▶ [What needs to be done] For this exercise, repeat each entry exactly as written.

⟨

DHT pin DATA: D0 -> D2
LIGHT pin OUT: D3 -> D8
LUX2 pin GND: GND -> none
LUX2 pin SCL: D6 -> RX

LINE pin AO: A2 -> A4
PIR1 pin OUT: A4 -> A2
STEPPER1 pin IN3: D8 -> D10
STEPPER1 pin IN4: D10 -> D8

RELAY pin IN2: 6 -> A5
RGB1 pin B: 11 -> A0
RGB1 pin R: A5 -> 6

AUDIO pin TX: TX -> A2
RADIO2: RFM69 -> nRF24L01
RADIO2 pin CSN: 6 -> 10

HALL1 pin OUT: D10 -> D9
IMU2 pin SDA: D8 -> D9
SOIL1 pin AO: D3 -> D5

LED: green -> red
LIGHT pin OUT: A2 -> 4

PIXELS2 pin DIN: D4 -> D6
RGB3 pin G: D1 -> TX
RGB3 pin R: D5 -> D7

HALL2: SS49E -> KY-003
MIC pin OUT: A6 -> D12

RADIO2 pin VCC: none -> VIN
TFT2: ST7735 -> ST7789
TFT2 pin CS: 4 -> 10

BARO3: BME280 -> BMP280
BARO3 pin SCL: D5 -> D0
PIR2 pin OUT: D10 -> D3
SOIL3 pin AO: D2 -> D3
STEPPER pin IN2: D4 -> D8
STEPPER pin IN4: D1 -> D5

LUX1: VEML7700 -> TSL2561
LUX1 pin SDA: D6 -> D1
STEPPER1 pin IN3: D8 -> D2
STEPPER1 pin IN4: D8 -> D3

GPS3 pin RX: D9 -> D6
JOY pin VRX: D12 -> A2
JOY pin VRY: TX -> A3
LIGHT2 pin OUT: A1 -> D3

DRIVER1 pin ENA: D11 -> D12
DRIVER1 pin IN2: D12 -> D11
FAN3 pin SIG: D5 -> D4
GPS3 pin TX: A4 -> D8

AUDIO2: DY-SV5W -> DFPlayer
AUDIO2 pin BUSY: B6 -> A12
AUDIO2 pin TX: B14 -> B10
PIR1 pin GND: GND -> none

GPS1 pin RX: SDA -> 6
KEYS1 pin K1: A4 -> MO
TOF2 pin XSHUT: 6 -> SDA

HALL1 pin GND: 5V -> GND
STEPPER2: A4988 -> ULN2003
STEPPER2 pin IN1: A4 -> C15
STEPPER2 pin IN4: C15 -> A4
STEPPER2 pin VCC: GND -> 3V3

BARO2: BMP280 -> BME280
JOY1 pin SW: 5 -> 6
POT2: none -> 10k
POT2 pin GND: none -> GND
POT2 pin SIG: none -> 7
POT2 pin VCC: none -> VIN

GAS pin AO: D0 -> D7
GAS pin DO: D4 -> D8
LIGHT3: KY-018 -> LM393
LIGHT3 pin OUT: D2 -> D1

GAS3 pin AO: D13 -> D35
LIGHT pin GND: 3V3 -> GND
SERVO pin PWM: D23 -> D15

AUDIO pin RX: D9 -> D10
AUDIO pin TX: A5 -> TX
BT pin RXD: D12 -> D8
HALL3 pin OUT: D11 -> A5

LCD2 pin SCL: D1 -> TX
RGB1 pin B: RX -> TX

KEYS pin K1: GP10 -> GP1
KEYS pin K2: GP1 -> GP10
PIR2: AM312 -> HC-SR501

⟩

▶ [Your response]
DHT pin DATA: D0 -> D2
LIGHT pin OUT: D3 -> D8
LUX2 pin GND: GND -> none
LUX2 pin SCL: D6 -> RX

LINE pin AO: A2 -> A4
PIR1 pin OUT: A4 -> A2
STEPPER1 pin IN3: D8 -> D10
STEPPER1 pin IN4: D10 -> D8

RELAY pin IN2: 6 -> A5
RGB1 pin B: 11 -> A0
RGB1 pin R: A5 -> 6

AUDIO pin TX: TX -> A2
RADIO2: RFM69 -> nRF24L01
RADIO2 pin CSN: 6 -> 10

HALL1 pin OUT: D10 -> D9
IMU2 pin SDA: D8 -> D9
SOIL1 pin AO: D3 -> D5

LED: green -> red
LIGHT pin OUT: A2 -> 4

PIXELS2 pin DIN: D4 -> D6
RGB3 pin G: D1 -> TX
RGB3 pin R: D5 -> D7

HALL2: SS49E -> KY-003
MIC pin OUT: A6 -> D12

RADIO2 pin VCC: none -> VIN
TFT2: ST7735 -> ST7789
TFT2 pin CS: 4 -> 10

BARO3: BME280 -> BMP280
BARO3 pin SCL: D5 -> D0
PIR2 pin OUT: D10 -> D3
SOIL3 pin AO: D2 -> D3
STEPPER pin IN2: D4 -> D8
STEPPER pin IN4: D1 -> D5

LUX1: VEML7700 -> TSL2561
LUX1 pin SDA: D6 -> D1
STEPPER1 pin IN3: D8 -> D2
STEPPER1 pin IN4: D8 -> D3

GPS3 pin RX: D9 -> D6
JOY pin VRX: D12 -> A2
JOY pin VRY: TX -> A3
LIGHT2 pin OUT: A1 -> D3

DRIVER1 pin ENA: D11 -> D12
DRIVER1 pin IN2: D12 -> D11
FAN3 pin SIG: D5 -> D4
GPS3 pin TX: A4 -> D8

AUDIO2: DY-SV5W -> DFPlayer
AUDIO2 pin BUSY: B6 -> A12
AUDIO2 pin TX: B14 -> B10
PIR1 pin GND: GND -> none

GPS1 pin RX: SDA -> 6
KEYS1 pin K1: A4 -> MO
TOF2 pin XSHUT: 6 -> SDA

HALL1 pin GND: 5V -> GND
STEPPER2: A4988 -> ULN2003
STEPPER2 pin IN1: A4 -> C15
STEPPER2 pin IN4: C15 -> A4
STEPPER2 pin VCC: GND -> 3V3

BARO2: BMP280 -> BME280
JOY1 pin SW: 5 -> 6
POT2: none -> 10k
POT2 pin GND: none -> GND
POT2 pin SIG: none -> 7
POT2 pin VCC: none -> VIN

GAS pin AO: D0 -> D7
GAS pin DO: D4 -> D8
LIGHT3: KY-018 -> LM393
LIGHT3 pin OUT: D2 -> D1

GAS3 pin AO: D13 -> D35
LIGHT pin GND: 3V3 -> GND
SERVO pin PWM: D23 -> D15

AUDIO pin RX: D9 -> D10
AUDIO pin TX: A5 -> TX
BT pin RXD: D12 -> D8
HALL3 pin OUT: D11 -> A5

LCD2 pin SCL: D1 -> TX
RGB1 pin B: RX -> TX

KEYS pin K1: GP10 -> GP1
KEYS pin K2: GP1 -> GP10
PIR2: AM312 -> HC-SR501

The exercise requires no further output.